[Brief] Using the records below, give the number of lines where the string "whirligig" shows up. Add nothing to it.

[Records supplied]
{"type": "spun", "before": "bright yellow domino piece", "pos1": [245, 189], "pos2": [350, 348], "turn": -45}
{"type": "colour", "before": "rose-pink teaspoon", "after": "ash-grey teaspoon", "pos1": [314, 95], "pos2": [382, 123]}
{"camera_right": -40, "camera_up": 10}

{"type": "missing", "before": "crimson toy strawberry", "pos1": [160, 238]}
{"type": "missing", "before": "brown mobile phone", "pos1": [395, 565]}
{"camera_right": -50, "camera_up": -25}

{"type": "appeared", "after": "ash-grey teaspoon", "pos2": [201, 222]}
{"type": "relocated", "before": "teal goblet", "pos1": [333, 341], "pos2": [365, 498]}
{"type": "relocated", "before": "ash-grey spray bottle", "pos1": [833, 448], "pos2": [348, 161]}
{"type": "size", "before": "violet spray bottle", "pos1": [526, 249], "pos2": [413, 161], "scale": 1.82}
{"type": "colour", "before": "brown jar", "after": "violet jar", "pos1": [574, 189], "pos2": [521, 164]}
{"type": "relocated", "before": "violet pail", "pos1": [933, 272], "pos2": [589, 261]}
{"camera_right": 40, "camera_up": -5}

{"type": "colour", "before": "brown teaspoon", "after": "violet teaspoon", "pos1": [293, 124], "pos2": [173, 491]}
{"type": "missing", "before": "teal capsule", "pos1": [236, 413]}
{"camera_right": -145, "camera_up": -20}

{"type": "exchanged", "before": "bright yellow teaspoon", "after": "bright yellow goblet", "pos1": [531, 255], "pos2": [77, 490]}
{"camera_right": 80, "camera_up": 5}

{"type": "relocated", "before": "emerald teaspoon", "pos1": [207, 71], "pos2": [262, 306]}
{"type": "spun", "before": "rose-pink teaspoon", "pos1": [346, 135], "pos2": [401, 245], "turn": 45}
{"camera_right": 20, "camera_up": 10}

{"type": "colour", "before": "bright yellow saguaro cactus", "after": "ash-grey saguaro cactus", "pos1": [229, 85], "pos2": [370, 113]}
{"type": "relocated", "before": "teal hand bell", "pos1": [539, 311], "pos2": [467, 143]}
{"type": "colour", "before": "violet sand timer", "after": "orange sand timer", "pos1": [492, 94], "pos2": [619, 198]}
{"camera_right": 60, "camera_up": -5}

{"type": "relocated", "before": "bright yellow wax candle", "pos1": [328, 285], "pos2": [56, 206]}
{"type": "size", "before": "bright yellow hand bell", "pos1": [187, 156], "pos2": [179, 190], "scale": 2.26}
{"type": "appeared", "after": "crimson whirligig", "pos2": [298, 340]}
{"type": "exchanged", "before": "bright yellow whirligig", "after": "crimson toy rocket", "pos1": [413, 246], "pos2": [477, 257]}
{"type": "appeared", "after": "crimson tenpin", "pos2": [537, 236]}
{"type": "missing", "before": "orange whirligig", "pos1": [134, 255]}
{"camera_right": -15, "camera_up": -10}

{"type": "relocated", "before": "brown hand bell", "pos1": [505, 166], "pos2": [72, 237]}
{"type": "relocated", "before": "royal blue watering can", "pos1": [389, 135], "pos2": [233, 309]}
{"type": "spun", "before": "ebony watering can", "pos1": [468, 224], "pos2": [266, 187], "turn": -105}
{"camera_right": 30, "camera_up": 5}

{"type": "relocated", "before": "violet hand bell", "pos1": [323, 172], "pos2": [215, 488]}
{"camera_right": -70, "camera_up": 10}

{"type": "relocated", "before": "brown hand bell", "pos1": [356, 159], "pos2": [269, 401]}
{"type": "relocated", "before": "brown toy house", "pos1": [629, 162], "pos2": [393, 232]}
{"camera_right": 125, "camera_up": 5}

[Finished exercise] 3